* _Your goal_
Your answer is the lines below, exactly, from the one that contains "green carton [294,114,372,264]" through the one that contains "green spool [436,318,478,372]", both included.

* _Dataset records_
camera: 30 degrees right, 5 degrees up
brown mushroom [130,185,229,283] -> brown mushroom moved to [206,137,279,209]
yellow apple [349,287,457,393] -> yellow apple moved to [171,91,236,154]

...

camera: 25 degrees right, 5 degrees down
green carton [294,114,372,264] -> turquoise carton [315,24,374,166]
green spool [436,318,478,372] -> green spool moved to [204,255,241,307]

* _Answer to the problem_
green carton [294,114,372,264] -> turquoise carton [315,24,374,166]
green spool [436,318,478,372] -> green spool moved to [204,255,241,307]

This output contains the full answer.